Saved entries:

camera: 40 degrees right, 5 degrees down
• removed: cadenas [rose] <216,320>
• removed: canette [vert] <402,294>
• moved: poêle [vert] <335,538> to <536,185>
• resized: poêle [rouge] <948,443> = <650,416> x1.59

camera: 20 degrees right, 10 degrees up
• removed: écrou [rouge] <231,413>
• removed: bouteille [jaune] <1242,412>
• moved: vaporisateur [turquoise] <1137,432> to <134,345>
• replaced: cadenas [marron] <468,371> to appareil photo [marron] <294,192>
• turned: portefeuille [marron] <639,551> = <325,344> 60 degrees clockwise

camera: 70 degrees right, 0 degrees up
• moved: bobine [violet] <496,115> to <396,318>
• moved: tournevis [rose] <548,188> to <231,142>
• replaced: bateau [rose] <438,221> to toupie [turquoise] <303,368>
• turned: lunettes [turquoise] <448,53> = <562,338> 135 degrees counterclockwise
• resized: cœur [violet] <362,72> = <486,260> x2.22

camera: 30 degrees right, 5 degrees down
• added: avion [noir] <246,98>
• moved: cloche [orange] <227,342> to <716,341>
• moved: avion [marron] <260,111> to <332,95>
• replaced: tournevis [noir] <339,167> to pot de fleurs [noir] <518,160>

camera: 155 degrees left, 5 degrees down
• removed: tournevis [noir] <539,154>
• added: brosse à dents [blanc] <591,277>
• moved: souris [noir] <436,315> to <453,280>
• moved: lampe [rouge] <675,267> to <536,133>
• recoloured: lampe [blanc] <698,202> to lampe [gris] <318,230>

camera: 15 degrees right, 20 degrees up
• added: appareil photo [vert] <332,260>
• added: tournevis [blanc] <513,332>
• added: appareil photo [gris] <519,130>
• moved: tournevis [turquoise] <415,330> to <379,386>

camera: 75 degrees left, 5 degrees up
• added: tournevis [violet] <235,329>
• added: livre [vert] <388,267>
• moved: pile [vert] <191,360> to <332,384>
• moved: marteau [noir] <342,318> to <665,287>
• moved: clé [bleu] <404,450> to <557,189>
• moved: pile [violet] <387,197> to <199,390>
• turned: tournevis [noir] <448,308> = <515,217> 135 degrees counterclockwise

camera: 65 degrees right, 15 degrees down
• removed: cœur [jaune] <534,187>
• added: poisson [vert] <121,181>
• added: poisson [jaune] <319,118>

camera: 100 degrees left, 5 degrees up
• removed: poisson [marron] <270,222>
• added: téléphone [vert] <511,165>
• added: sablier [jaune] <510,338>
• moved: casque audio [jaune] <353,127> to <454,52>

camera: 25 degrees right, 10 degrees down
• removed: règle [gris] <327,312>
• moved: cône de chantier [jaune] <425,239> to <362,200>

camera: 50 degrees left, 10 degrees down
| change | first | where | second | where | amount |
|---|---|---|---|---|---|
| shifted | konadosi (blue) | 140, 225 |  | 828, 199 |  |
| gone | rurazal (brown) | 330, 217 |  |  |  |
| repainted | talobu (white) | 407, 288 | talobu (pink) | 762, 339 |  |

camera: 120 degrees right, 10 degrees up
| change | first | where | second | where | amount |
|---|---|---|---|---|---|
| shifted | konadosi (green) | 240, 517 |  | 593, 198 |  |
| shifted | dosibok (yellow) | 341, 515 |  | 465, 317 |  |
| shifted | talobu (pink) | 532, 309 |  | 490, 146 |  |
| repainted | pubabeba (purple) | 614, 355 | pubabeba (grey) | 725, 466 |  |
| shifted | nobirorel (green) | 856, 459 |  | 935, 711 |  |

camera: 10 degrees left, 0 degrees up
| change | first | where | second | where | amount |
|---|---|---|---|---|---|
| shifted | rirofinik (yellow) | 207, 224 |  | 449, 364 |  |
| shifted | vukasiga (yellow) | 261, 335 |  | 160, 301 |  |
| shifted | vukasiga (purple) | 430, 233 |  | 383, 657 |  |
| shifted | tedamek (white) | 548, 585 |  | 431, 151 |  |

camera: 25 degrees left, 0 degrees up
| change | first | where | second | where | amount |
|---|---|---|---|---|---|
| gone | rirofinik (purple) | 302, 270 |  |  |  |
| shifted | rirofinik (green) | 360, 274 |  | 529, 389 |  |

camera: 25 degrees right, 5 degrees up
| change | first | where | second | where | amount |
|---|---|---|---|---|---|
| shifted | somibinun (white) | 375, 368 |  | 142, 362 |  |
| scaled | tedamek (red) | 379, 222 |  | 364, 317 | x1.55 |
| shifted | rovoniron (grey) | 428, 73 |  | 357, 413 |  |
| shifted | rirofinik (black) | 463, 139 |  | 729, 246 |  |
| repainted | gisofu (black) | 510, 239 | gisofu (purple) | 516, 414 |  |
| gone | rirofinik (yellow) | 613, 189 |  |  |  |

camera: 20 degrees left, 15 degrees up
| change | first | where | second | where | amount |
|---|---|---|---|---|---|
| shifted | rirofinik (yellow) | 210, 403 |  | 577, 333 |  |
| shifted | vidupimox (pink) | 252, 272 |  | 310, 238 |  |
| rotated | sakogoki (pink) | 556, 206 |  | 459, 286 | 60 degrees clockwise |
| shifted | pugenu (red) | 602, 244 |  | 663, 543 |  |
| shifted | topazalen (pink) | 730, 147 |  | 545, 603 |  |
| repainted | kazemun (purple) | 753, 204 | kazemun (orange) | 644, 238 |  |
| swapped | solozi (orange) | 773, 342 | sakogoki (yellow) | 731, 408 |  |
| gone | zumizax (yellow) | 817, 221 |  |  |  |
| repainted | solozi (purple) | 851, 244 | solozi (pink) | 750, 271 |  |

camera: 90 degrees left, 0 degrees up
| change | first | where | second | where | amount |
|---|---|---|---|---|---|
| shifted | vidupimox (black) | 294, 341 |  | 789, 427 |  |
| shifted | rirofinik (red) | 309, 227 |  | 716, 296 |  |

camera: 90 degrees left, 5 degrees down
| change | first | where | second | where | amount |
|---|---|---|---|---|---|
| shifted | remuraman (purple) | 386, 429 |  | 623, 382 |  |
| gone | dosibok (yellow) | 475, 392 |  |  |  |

● **Aim of the exercise**: Beginning at the top of the records above, transcribe each line exactly up to and including the line that holds "<335,538> to <536,185>".

● **Solution to this task**:
camera: 40 degrees right, 5 degrees down
• removed: cadenas [rose] <216,320>
• removed: canette [vert] <402,294>
• moved: poêle [vert] <335,538> to <536,185>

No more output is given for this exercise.